TASK DATA Block Start
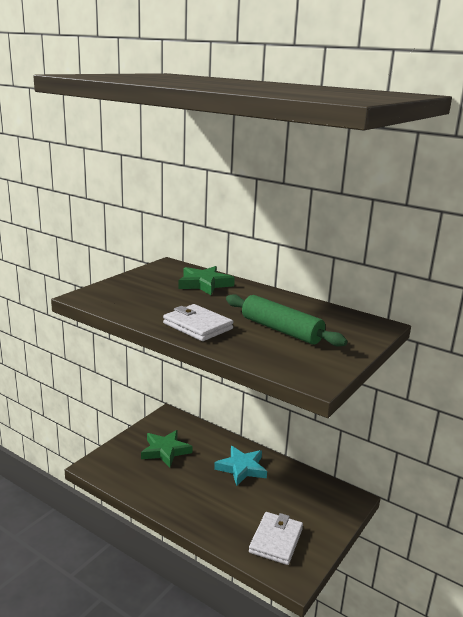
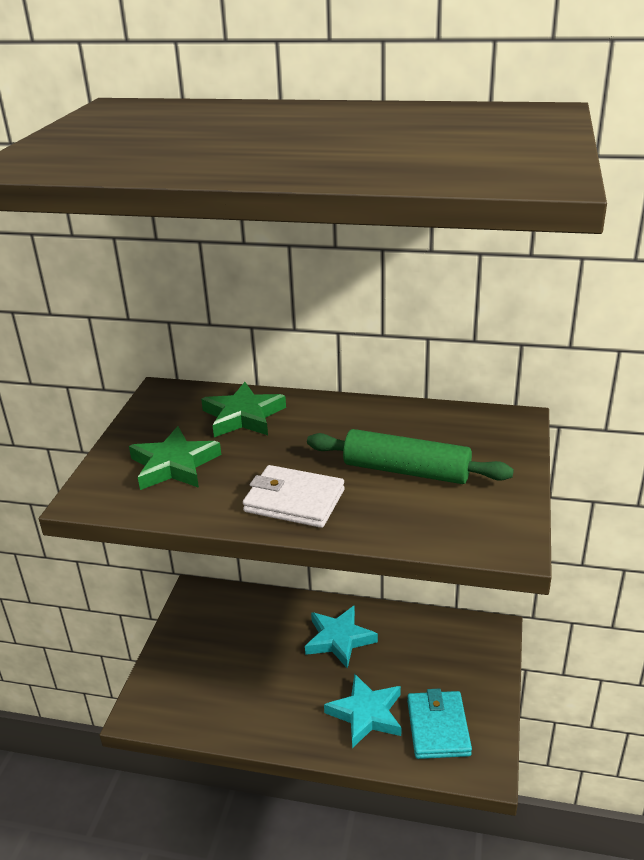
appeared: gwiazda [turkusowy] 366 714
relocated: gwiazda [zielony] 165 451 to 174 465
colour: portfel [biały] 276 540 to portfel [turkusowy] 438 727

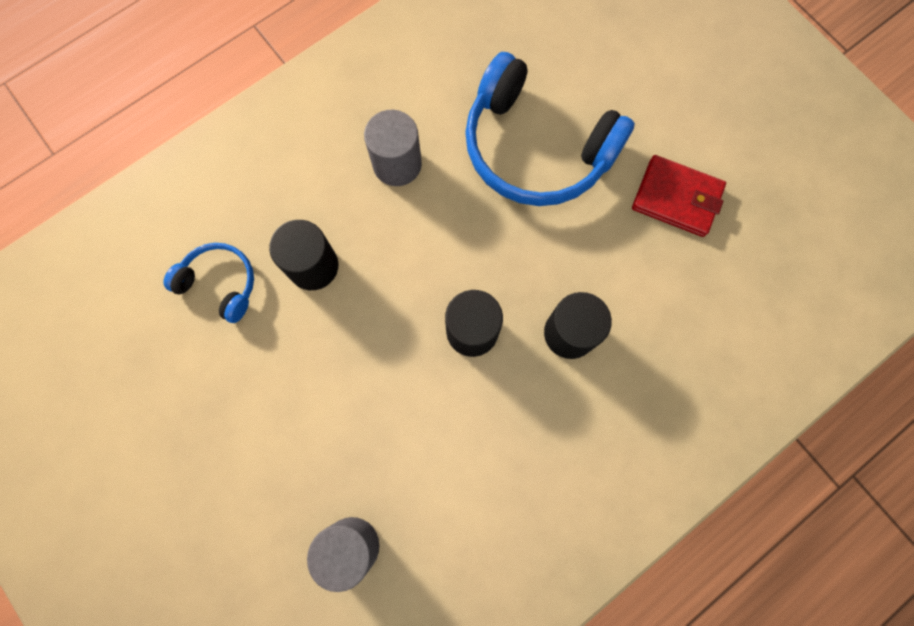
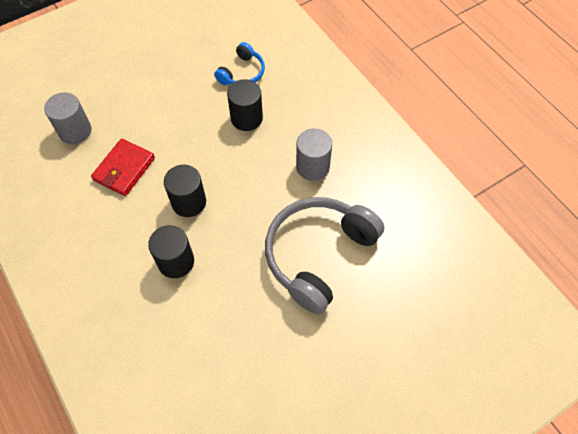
relocated: portfel [czerwony] 676 198 to 124 169
colour: słuchawki [niebieski] 536 148 to słuchawki [szary] 318 255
TASK DATA Block End
> ABOUT THIS TASK
All lines from the one with "relocated: portfel [czerwony]" to the end of the entries above are to be written out exactly, the first and last included.

> SOLUTION BELOW
relocated: portfel [czerwony] 676 198 to 124 169
colour: słuchawki [niebieski] 536 148 to słuchawki [szary] 318 255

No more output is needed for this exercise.